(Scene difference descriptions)
= = = =

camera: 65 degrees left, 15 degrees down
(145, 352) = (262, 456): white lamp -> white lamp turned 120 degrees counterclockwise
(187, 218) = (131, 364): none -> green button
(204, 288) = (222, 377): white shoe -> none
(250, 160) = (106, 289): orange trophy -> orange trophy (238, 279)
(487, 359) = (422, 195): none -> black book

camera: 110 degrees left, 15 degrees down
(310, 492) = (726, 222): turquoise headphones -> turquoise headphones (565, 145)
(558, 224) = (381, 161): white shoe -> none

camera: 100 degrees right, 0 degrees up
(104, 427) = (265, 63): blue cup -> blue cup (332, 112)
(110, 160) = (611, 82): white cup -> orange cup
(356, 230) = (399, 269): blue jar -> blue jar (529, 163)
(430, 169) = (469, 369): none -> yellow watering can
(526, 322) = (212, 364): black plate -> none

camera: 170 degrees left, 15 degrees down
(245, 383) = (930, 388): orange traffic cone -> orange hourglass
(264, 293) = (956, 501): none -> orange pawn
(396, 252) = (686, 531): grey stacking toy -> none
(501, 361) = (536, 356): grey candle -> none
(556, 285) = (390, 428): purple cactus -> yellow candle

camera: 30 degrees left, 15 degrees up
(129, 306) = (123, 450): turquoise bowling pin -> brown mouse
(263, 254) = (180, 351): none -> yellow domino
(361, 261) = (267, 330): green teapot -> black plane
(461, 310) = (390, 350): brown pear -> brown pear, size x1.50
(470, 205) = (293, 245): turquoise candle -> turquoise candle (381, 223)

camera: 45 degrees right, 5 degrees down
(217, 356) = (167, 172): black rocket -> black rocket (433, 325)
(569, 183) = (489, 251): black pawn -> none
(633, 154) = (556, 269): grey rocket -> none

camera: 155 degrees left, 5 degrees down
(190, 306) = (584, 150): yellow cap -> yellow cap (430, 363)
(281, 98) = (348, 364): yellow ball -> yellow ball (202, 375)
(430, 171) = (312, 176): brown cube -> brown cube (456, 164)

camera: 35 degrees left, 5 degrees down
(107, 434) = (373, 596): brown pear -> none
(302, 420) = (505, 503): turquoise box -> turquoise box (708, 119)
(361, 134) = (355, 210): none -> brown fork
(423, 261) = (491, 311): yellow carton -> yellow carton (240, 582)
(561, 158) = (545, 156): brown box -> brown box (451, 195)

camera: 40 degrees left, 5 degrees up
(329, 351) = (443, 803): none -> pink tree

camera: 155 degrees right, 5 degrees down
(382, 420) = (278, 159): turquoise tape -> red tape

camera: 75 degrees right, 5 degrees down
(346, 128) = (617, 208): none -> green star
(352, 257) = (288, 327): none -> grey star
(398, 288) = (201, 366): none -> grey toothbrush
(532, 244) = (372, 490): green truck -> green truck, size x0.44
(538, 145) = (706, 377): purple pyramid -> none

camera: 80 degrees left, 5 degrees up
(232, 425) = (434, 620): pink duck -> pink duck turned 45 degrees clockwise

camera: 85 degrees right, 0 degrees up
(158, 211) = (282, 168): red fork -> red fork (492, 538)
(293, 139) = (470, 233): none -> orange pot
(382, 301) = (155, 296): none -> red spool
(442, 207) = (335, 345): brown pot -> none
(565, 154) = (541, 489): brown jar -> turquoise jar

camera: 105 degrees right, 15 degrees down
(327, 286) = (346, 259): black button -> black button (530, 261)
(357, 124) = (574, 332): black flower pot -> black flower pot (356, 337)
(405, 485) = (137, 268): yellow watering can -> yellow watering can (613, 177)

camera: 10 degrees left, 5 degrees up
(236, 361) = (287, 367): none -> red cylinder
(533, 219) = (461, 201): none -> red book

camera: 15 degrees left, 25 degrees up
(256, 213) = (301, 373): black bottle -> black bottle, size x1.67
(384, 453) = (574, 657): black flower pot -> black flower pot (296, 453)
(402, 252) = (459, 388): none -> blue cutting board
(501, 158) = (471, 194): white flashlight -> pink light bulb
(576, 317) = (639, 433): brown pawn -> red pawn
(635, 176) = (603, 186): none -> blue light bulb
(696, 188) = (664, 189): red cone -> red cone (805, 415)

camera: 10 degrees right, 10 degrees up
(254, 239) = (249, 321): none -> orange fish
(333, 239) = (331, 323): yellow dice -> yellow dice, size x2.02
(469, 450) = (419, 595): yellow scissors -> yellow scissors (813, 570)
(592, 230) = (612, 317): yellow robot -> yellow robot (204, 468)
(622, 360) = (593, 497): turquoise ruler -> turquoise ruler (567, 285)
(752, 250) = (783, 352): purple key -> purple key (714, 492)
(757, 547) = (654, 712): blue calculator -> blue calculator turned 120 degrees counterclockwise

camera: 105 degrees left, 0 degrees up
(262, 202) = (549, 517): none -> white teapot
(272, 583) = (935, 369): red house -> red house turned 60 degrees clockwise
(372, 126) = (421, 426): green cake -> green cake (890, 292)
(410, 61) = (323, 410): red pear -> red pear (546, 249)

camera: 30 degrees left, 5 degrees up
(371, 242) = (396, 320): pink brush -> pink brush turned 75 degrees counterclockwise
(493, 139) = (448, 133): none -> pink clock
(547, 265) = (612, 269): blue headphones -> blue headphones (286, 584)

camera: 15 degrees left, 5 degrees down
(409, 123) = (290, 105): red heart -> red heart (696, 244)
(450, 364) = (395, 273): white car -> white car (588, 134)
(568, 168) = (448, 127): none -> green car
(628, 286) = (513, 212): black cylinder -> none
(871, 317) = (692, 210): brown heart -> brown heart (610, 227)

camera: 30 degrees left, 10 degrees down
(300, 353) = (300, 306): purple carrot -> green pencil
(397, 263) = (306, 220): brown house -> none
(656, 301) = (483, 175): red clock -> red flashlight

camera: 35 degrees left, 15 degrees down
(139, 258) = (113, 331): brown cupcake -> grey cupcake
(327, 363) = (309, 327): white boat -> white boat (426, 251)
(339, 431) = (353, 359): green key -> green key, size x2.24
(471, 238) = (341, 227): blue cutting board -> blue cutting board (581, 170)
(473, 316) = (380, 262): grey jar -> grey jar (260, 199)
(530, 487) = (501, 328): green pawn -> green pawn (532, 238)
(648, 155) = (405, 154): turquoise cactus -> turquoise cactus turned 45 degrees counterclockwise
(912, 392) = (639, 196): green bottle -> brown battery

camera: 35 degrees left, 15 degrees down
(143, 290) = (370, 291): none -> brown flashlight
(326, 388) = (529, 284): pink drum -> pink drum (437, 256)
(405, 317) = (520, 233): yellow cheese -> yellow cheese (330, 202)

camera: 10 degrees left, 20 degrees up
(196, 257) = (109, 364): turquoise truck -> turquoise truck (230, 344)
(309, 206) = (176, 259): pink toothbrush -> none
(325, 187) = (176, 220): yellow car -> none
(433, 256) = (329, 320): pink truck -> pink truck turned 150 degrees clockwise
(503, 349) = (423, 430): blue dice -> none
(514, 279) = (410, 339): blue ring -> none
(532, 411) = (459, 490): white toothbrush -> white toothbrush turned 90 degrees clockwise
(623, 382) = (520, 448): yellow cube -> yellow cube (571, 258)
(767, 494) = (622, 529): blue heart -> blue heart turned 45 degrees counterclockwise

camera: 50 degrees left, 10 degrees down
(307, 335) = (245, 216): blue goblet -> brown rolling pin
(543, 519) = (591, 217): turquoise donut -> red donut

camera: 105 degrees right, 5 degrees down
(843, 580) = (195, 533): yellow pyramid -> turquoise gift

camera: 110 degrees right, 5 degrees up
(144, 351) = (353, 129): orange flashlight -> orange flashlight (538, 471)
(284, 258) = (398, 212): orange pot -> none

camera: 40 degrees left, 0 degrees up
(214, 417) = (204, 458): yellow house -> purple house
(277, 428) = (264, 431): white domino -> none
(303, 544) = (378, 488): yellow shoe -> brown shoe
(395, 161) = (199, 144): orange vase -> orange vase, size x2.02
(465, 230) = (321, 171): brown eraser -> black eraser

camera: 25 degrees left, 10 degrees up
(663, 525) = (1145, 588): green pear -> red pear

= = = =

### PROBLEM DESCRIPTION
Considering only the data above, return the lines in which "button" occurs.

### ANSWER TO THIS EXERCISE
(187, 218) = (131, 364): none -> green button
(327, 286) = (346, 259): black button -> black button (530, 261)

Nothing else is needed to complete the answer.